→ **WORK TO COMPLETE**: Set down exactly the lines below, starting at the one that contains "building: [347,62,516,238] -> none" and ending at the one that contains "building: none -> [134,277,240,407]", with both of those lines included and nothing else.

→ **AVAILABLE RECORDS**:
━━━━━━━━━━━━━━━━━━━━━━━━━━━━━━
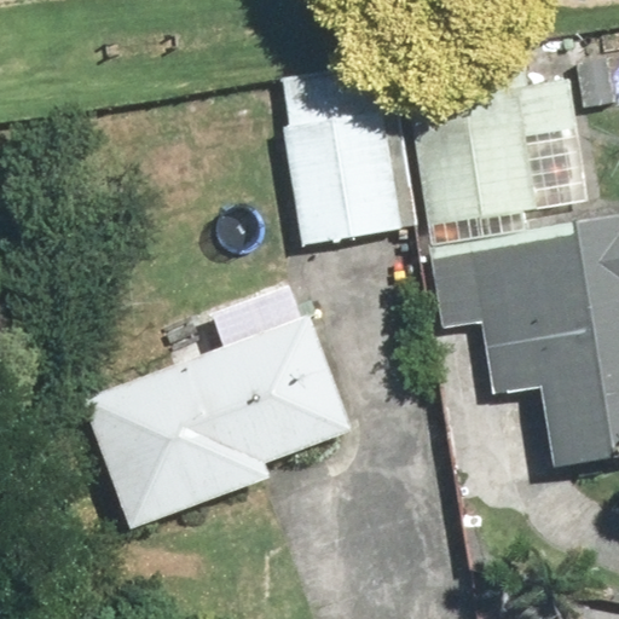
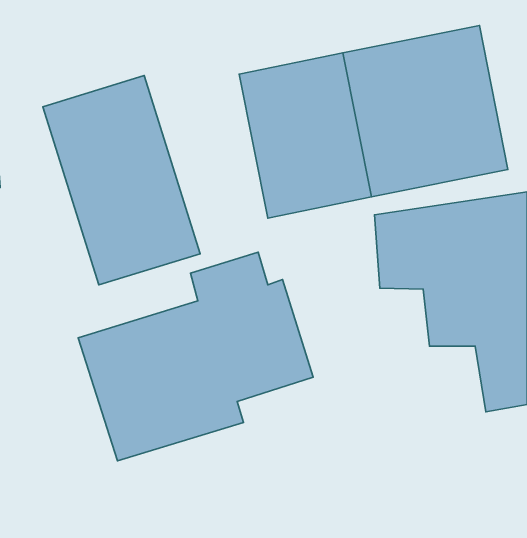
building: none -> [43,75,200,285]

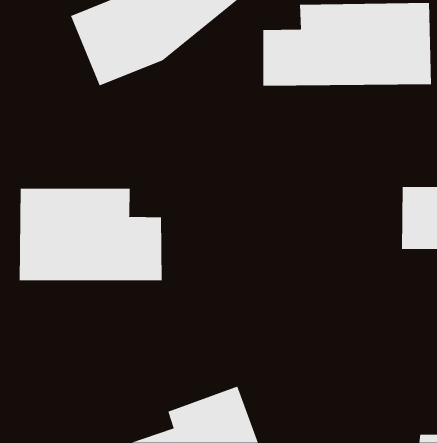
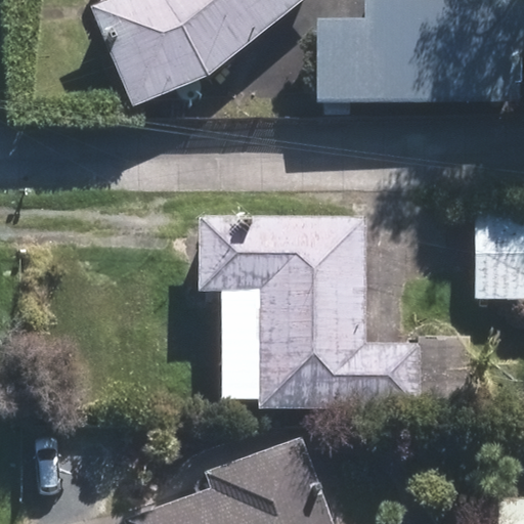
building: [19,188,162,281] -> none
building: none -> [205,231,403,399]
━━━━━━━━━━━━━━━━━━━━━━━━━━━━━━
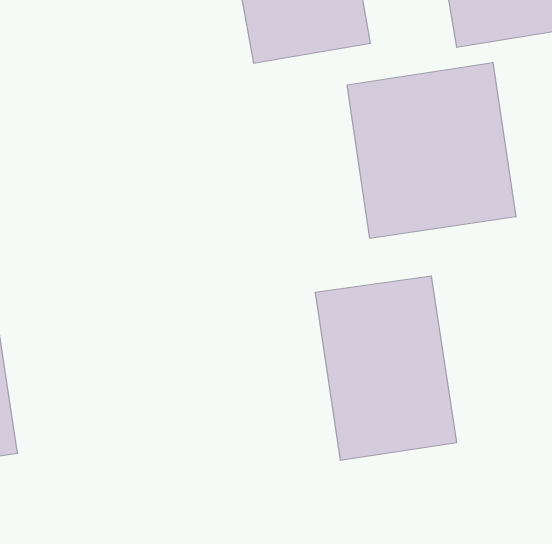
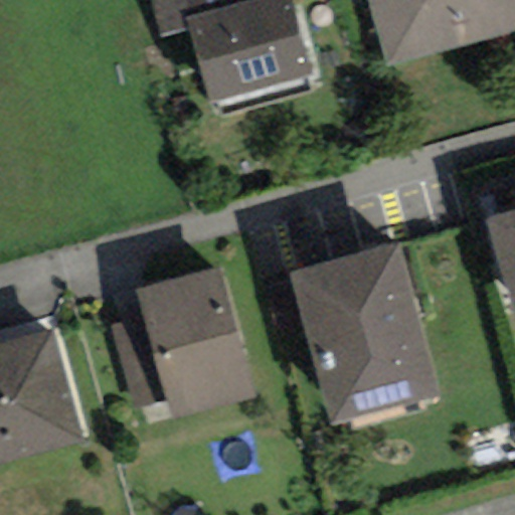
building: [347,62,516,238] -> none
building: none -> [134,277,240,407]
━━━━━━━━━━━━━━━━━━━━━━━━━━━━━━
→ **ANSWER BELOW**:
building: [347,62,516,238] -> none
building: none -> [134,277,240,407]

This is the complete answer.